Assigned task
Exactly the lines from the one containing "What was the" through the end of the listing should be written out, both ends included, and nothing more.

Data
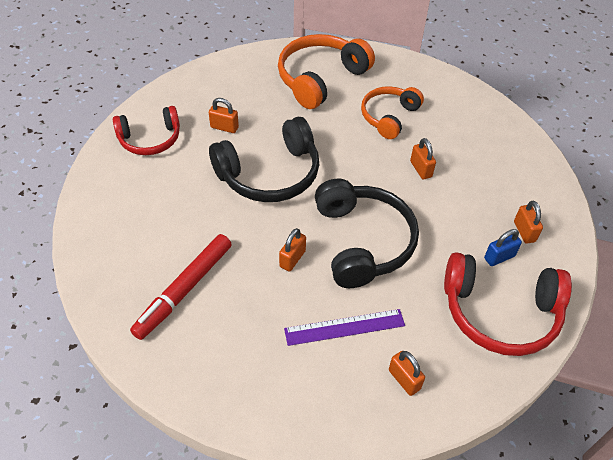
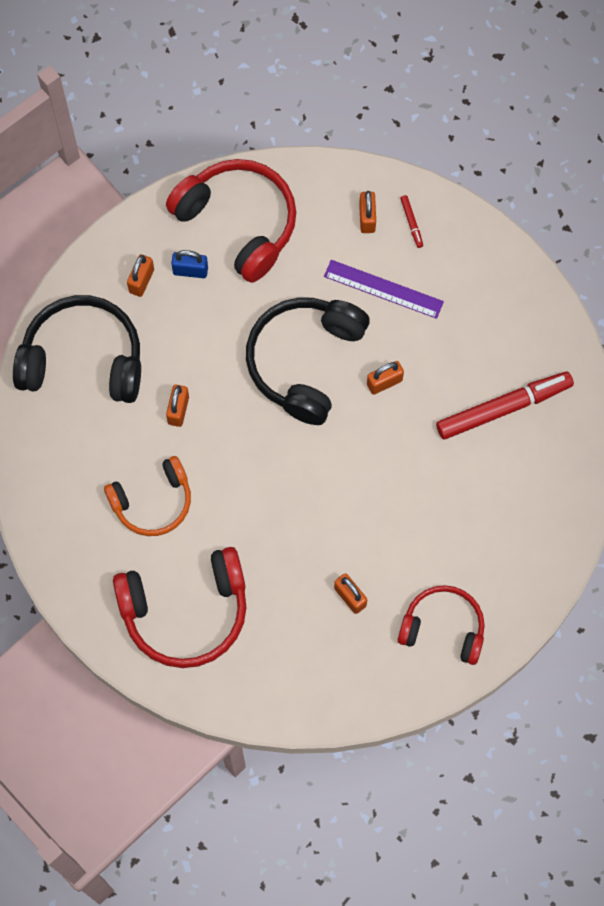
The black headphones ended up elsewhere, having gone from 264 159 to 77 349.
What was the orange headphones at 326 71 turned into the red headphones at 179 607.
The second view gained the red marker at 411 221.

Exercise result
What was the orange headphones at 326 71 turned into the red headphones at 179 607.
The second view gained the red marker at 411 221.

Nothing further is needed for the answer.